─── INFORMATION SHOWN
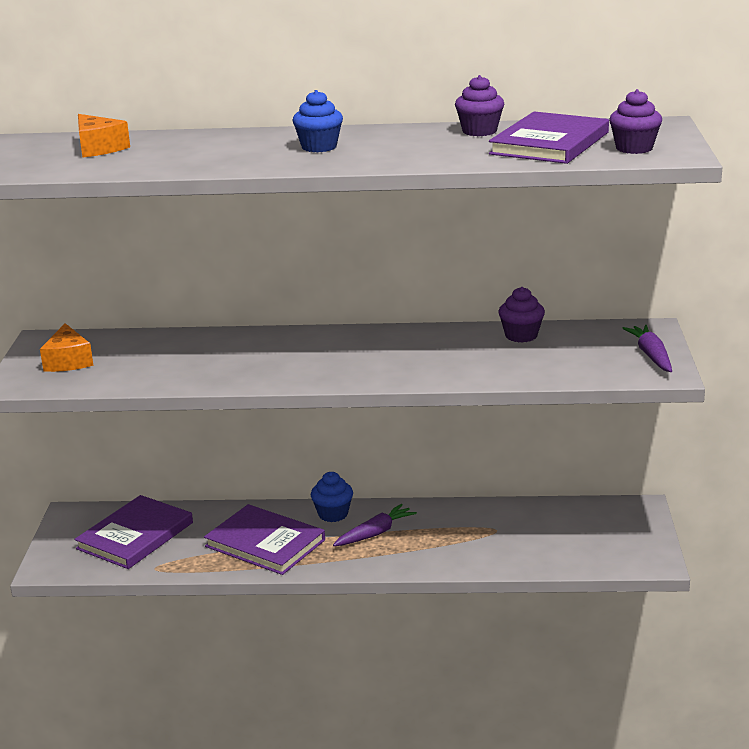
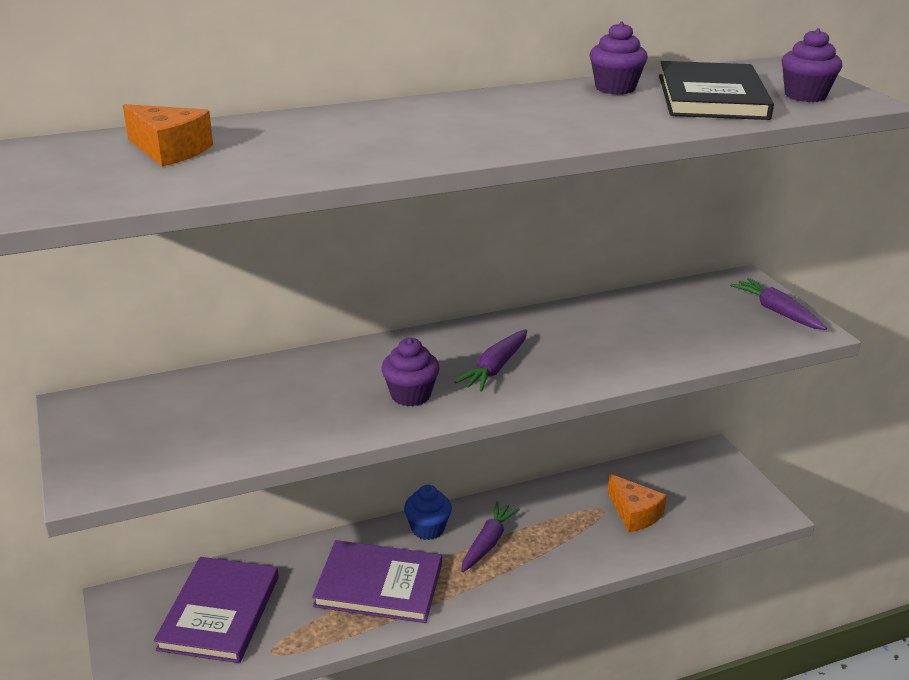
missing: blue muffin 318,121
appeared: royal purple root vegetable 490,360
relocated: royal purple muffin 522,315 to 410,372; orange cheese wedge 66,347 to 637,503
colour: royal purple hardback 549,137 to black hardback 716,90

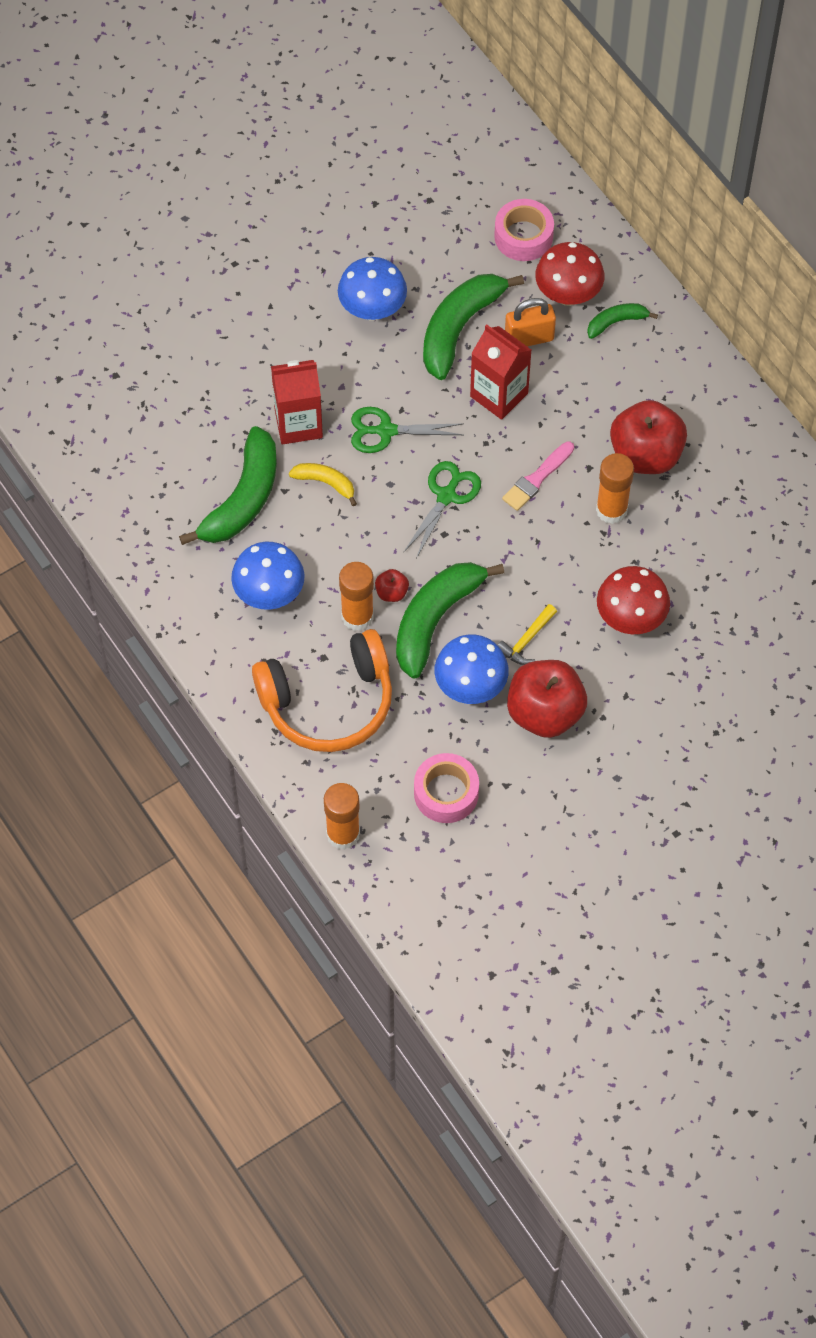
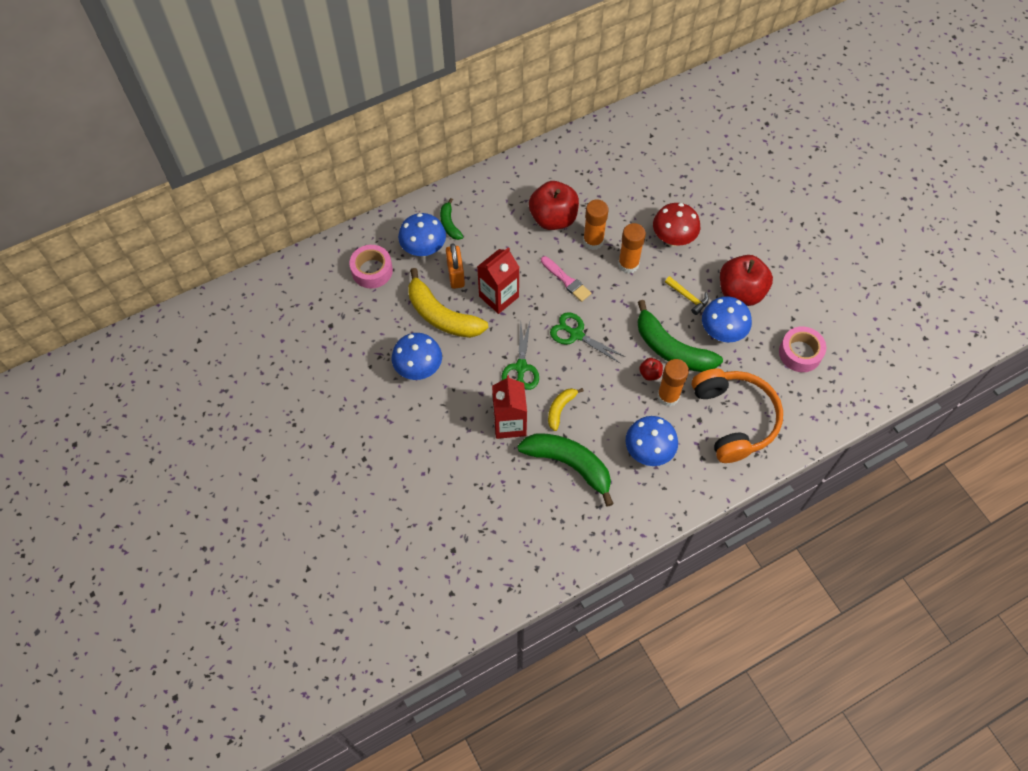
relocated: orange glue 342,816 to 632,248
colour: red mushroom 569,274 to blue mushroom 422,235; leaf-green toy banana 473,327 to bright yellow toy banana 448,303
──────
| THE TASK |
Nothing but the lines from the one containing "relocated: royal purple" through the final line of the entries above should be given again, each exactly as written; omit the pictures.

| OUTPUT FOR THIS EXERCISE |
relocated: royal purple muffin 522,315 to 410,372; orange cheese wedge 66,347 to 637,503
colour: royal purple hardback 549,137 to black hardback 716,90

relocated: orange glue 342,816 to 632,248
colour: red mushroom 569,274 to blue mushroom 422,235; leaf-green toy banana 473,327 to bright yellow toy banana 448,303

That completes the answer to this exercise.